Scan the lines below; pull out those with "gomudel".

++++++++

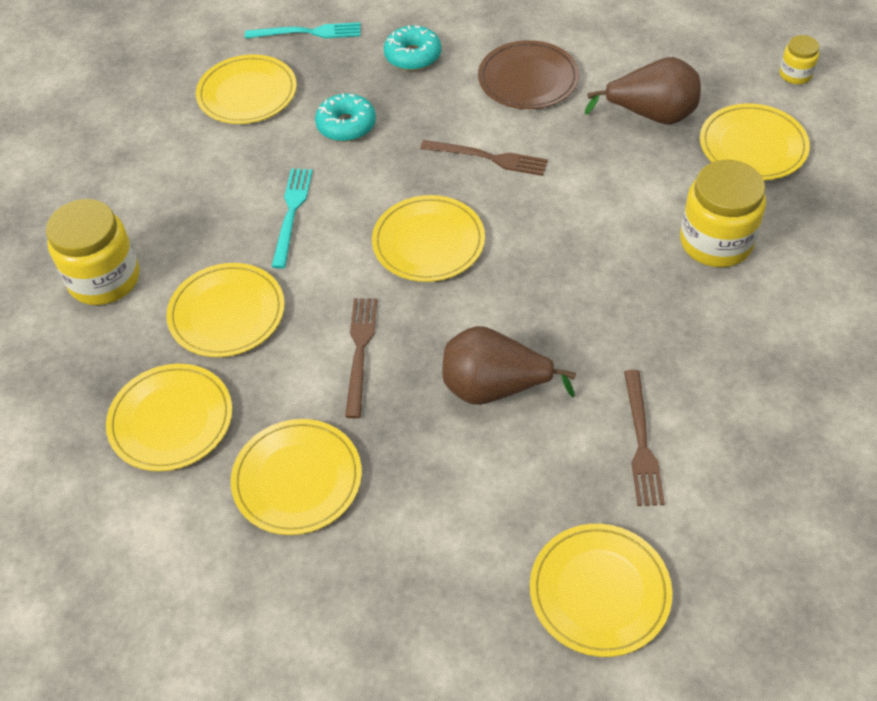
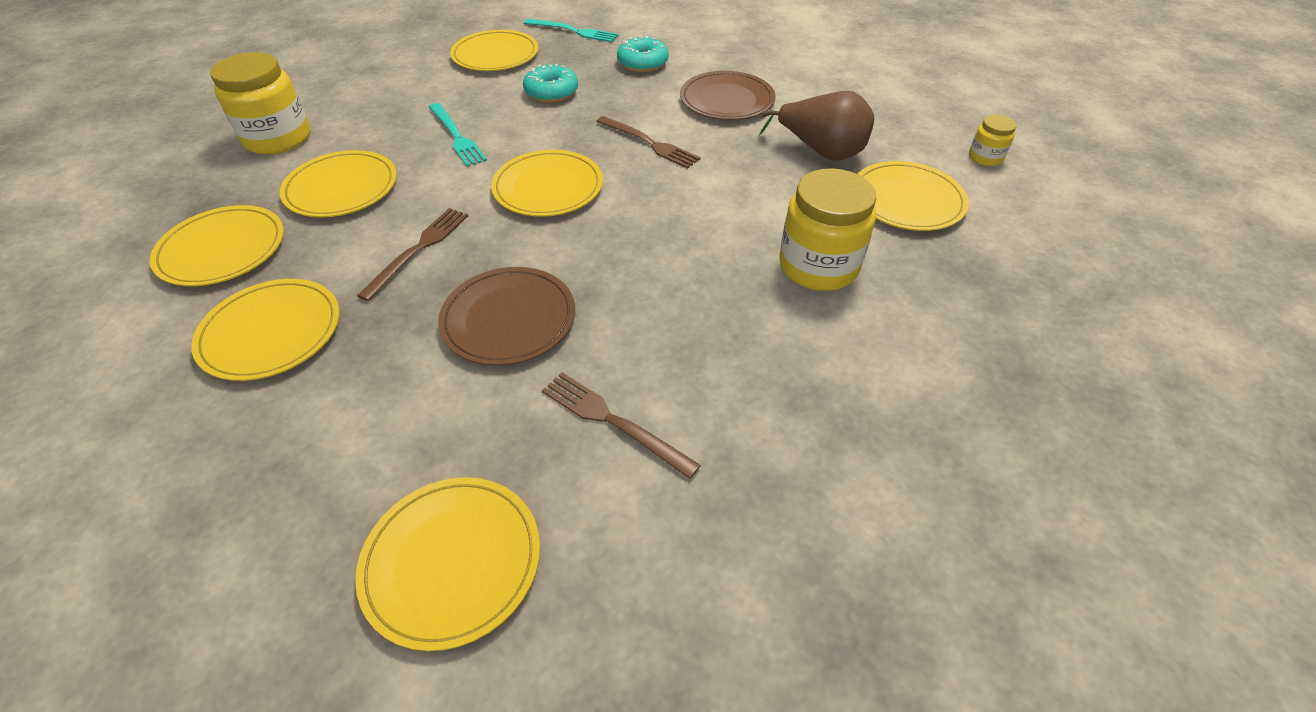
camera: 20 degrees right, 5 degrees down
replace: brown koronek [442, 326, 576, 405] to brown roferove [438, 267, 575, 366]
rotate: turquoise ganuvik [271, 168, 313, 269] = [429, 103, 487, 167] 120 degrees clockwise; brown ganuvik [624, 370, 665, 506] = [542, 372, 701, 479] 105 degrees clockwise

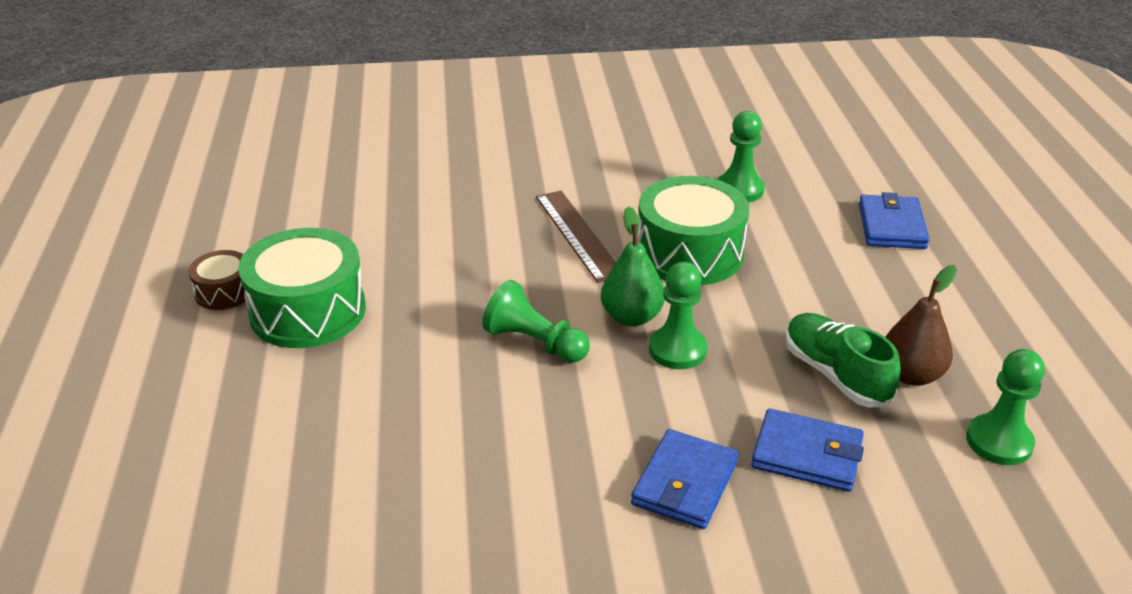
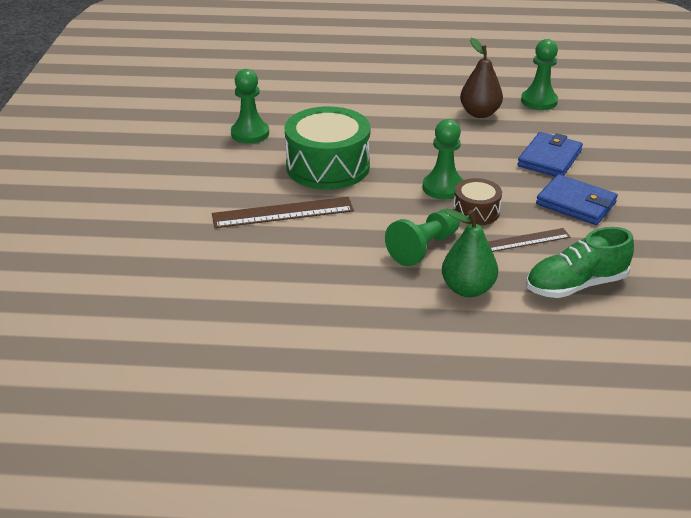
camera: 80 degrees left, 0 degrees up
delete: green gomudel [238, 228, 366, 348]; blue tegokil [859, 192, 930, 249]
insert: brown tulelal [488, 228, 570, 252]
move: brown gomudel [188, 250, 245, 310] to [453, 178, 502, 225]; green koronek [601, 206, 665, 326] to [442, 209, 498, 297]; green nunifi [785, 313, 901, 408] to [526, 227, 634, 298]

++++++++

_Answer section_
delete: green gomudel [238, 228, 366, 348]; blue tegokil [859, 192, 930, 249]
move: brown gomudel [188, 250, 245, 310] to [453, 178, 502, 225]; green koronek [601, 206, 665, 326] to [442, 209, 498, 297]; green nunifi [785, 313, 901, 408] to [526, 227, 634, 298]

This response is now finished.